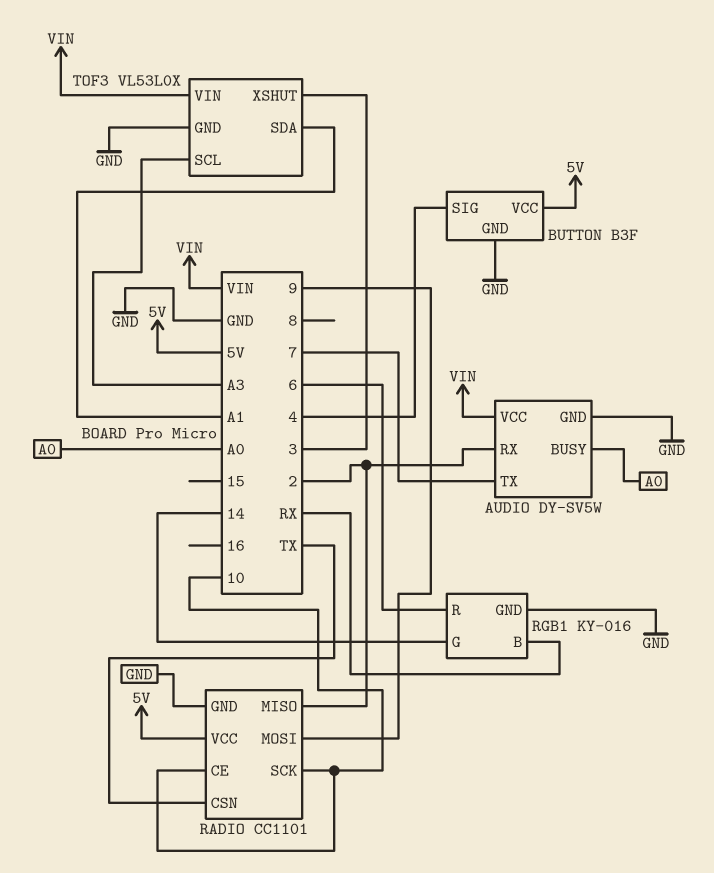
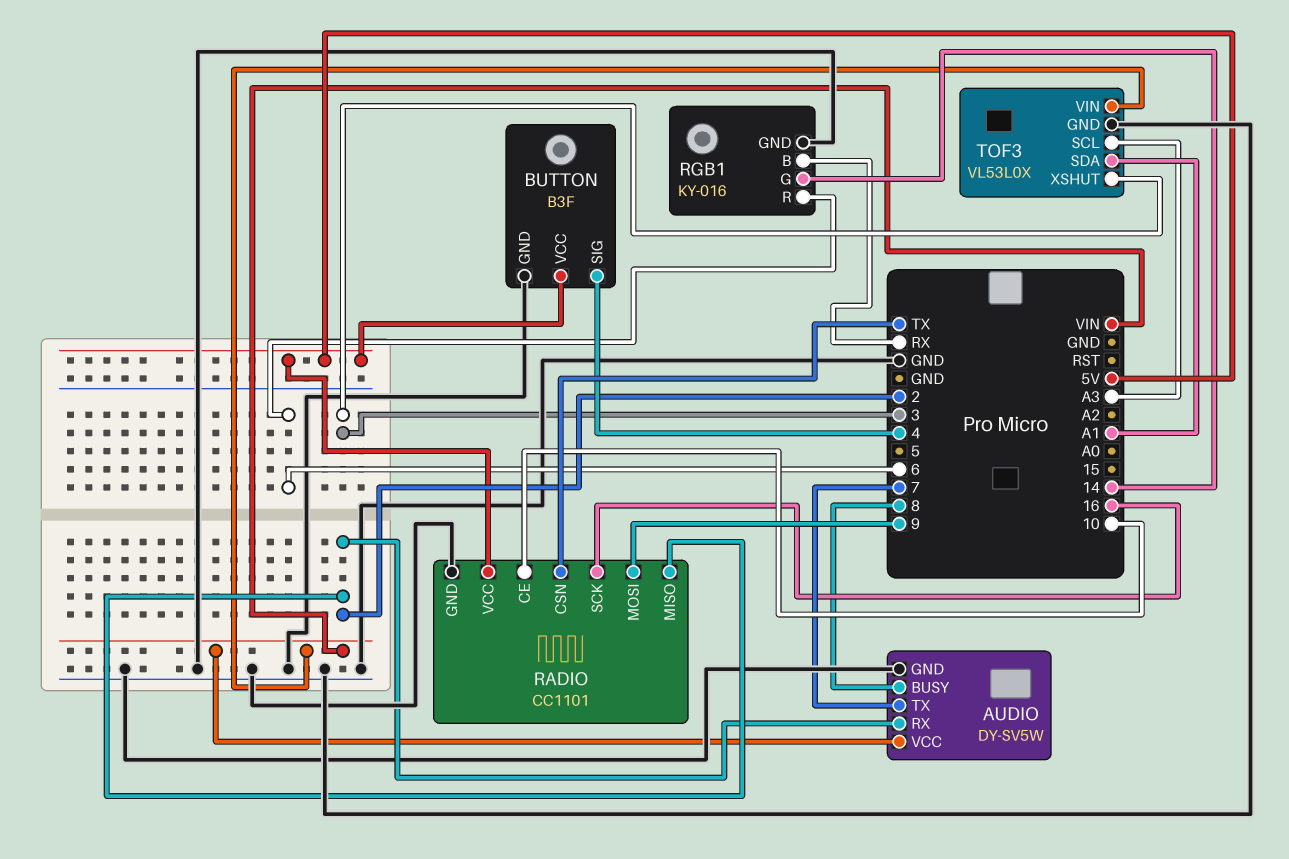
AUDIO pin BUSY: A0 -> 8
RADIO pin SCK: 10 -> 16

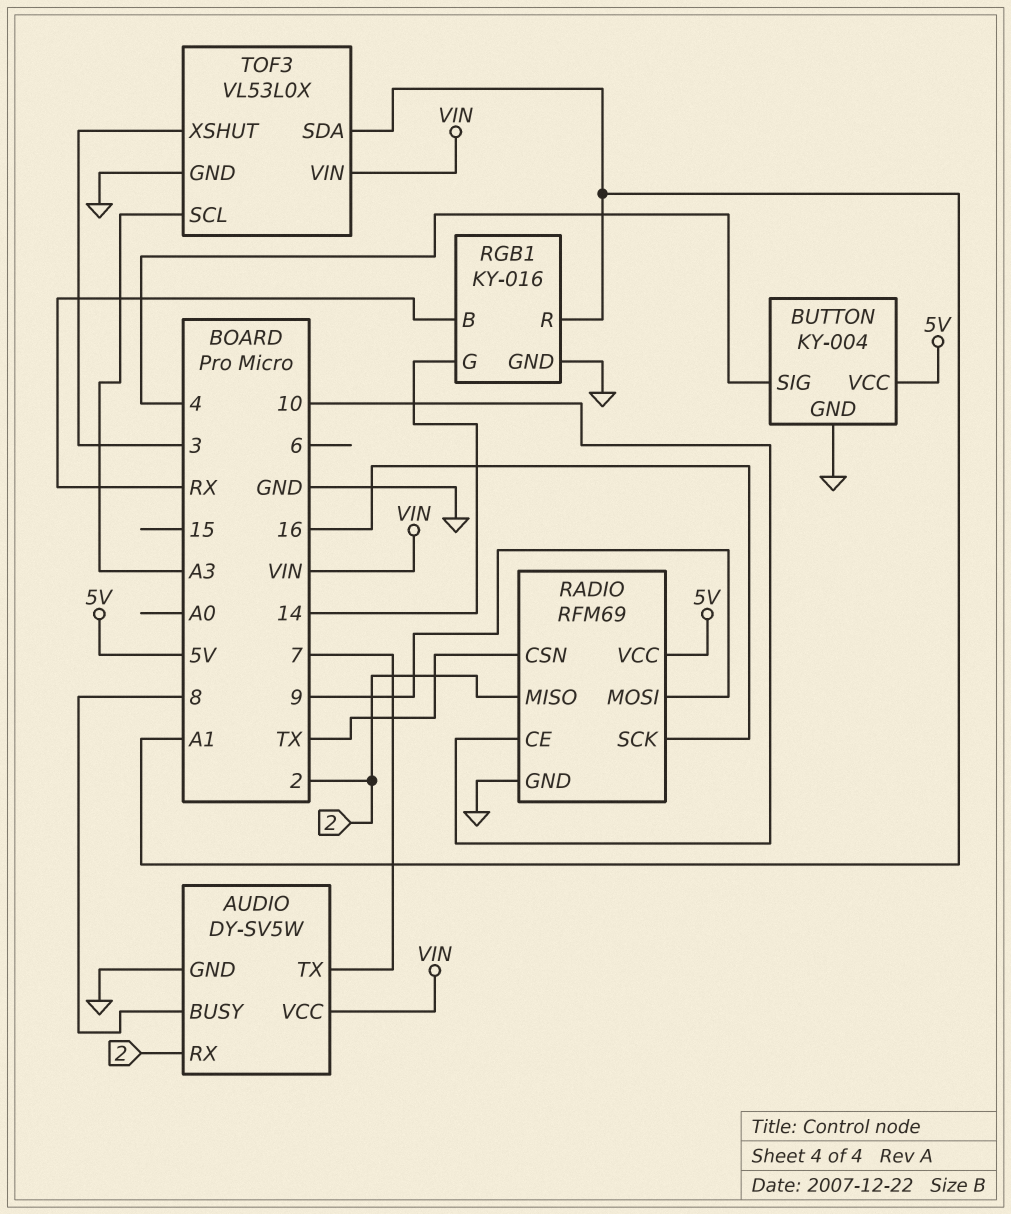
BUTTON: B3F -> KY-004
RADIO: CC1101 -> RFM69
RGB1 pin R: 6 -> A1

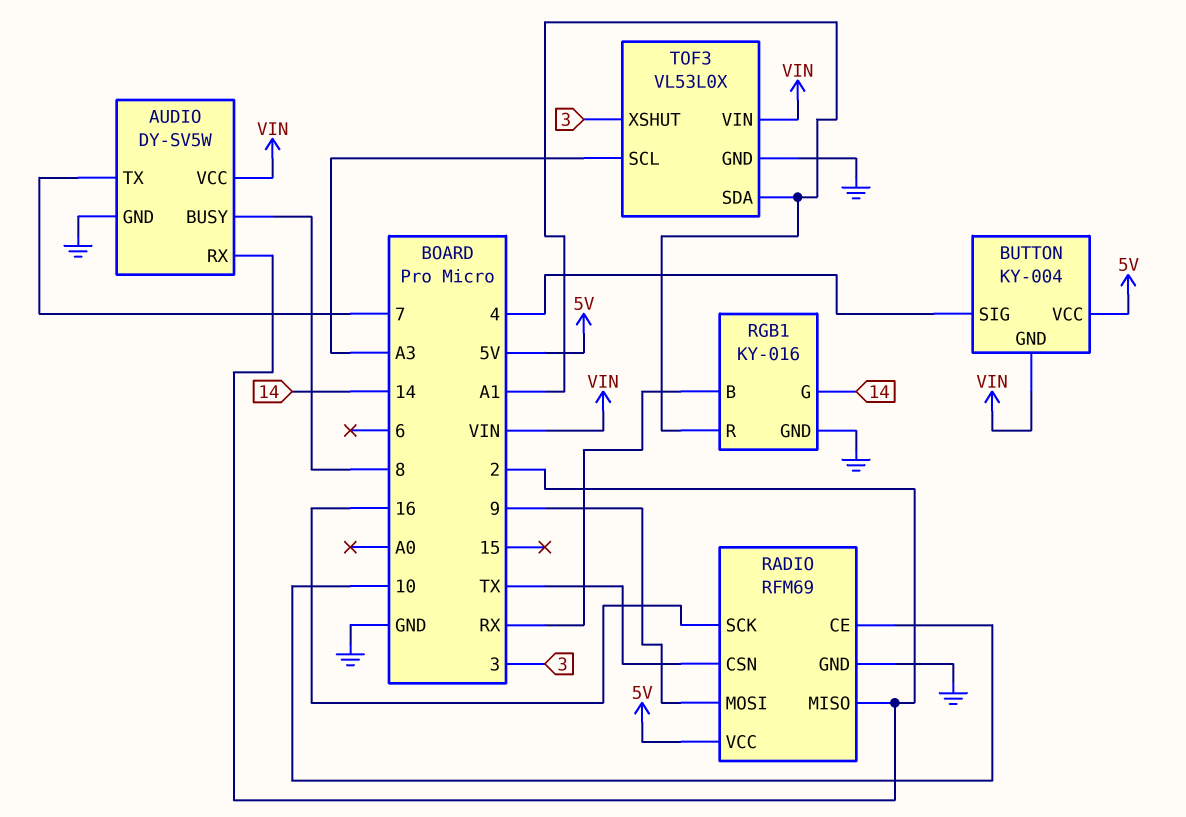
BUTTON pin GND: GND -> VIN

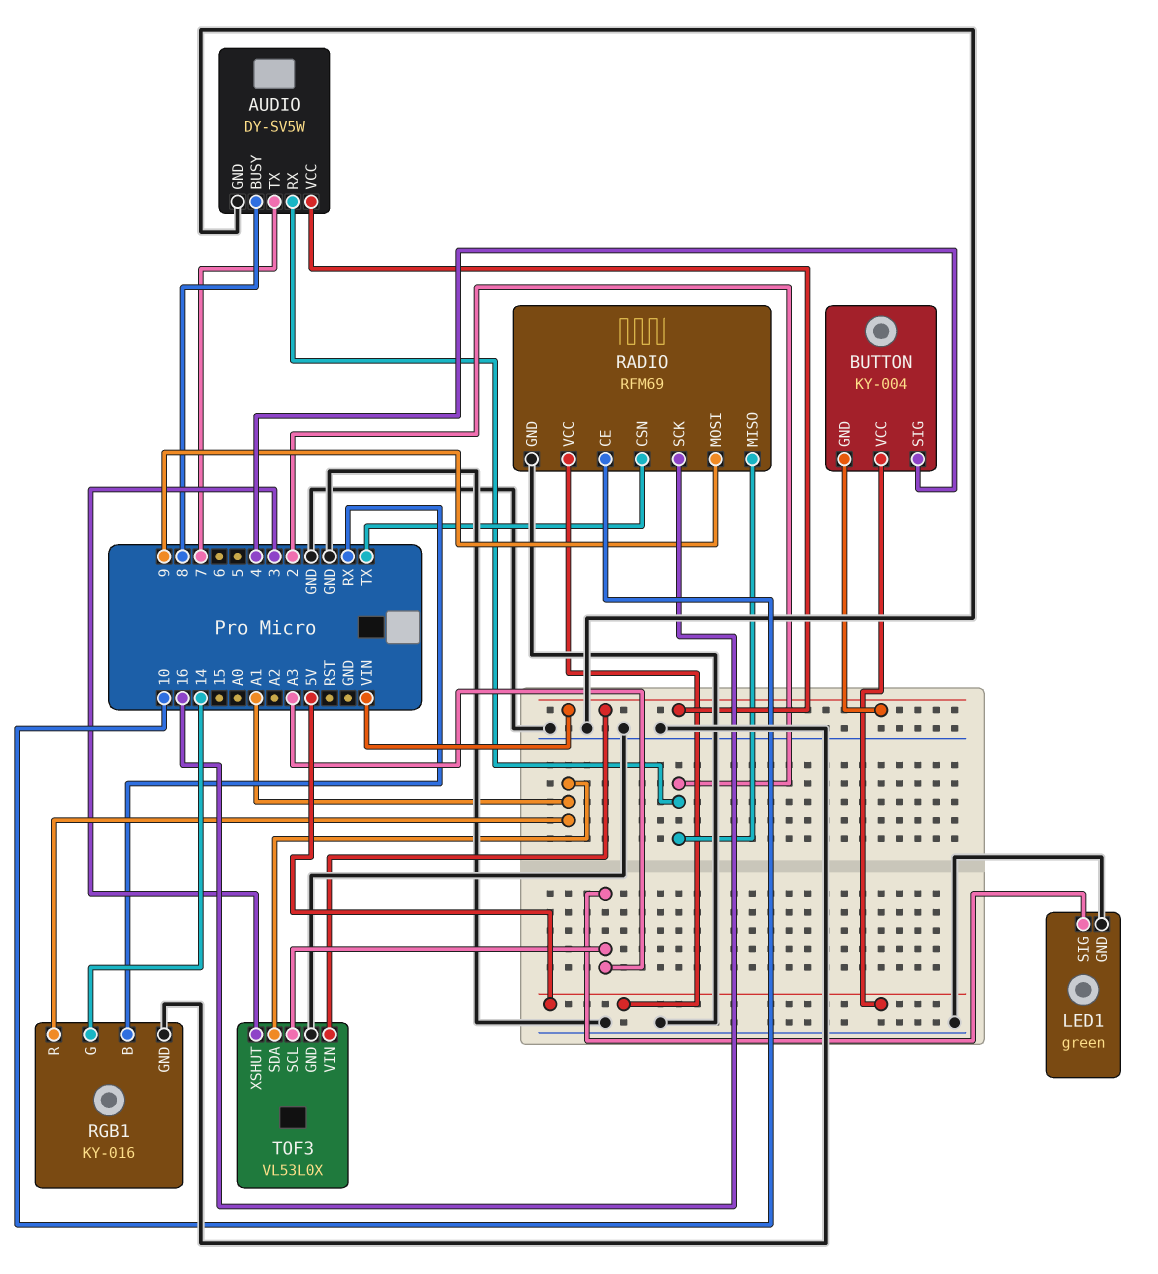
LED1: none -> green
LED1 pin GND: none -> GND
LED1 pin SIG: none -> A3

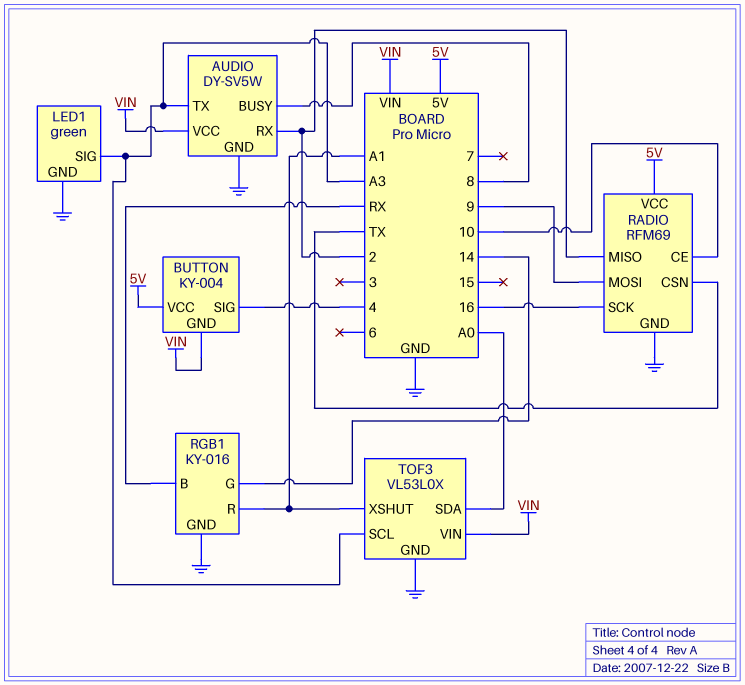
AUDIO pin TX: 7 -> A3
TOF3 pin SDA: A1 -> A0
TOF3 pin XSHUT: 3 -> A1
++++
EXERCISE GOAL: The lines to retype run from the one containing "RADIO: CC1101 -> RFM69" through the last line of the records above; write them exactly and skip the pictures.

ANSWER BOX:
RADIO: CC1101 -> RFM69
RGB1 pin R: 6 -> A1

BUTTON pin GND: GND -> VIN

LED1: none -> green
LED1 pin GND: none -> GND
LED1 pin SIG: none -> A3

AUDIO pin TX: 7 -> A3
TOF3 pin SDA: A1 -> A0
TOF3 pin XSHUT: 3 -> A1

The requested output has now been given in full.